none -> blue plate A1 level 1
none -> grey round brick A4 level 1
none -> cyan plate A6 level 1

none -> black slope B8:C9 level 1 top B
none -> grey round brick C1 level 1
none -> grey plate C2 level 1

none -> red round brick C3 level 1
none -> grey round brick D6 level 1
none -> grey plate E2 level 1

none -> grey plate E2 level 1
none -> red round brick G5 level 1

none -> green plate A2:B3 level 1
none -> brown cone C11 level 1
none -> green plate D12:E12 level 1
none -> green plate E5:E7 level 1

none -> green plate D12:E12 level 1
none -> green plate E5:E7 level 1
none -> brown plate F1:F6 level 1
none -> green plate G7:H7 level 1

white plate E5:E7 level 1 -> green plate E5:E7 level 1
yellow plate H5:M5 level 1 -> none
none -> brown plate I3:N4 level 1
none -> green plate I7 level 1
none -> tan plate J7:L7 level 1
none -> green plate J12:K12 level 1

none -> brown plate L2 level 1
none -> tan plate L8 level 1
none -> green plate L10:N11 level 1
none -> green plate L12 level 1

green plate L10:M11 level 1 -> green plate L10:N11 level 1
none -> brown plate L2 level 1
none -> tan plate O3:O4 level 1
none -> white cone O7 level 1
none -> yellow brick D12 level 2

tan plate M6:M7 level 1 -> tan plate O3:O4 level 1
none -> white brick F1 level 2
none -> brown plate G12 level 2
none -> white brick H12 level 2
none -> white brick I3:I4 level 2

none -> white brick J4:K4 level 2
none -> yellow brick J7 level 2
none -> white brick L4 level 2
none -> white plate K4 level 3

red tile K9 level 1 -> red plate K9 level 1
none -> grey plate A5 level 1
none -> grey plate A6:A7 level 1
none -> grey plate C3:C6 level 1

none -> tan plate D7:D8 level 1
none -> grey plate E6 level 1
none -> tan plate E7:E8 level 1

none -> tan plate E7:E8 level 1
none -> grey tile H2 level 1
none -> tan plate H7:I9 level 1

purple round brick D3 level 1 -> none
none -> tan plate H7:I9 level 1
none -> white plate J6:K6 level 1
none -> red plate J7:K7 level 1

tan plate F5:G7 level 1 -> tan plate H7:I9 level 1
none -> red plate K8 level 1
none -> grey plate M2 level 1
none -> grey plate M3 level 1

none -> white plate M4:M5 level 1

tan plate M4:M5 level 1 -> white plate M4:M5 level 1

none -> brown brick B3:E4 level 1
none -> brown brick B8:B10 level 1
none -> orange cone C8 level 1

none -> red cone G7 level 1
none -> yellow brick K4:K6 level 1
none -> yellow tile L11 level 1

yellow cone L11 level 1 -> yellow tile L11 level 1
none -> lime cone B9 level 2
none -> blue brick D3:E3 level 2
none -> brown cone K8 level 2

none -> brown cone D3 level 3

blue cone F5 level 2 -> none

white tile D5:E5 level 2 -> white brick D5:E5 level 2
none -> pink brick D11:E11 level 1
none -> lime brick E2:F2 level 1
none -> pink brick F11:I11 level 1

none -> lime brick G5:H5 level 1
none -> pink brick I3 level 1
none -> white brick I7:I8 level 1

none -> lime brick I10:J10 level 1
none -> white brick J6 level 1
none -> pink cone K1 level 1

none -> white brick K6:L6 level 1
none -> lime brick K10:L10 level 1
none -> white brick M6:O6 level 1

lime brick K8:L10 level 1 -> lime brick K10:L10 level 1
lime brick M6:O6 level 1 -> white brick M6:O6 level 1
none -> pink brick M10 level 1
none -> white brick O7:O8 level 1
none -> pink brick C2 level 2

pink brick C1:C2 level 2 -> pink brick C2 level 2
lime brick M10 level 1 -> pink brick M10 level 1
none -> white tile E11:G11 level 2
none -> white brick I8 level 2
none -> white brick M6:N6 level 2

PROBLEM: When the word "pink" appears in a line of the listing, copy that line.

YOUR RESPONSE:
none -> pink brick D11:E11 level 1
none -> pink brick F11:I11 level 1
none -> pink brick I3 level 1
none -> pink cone K1 level 1
none -> pink brick M10 level 1
none -> pink brick C2 level 2
pink brick C1:C2 level 2 -> pink brick C2 level 2
lime brick M10 level 1 -> pink brick M10 level 1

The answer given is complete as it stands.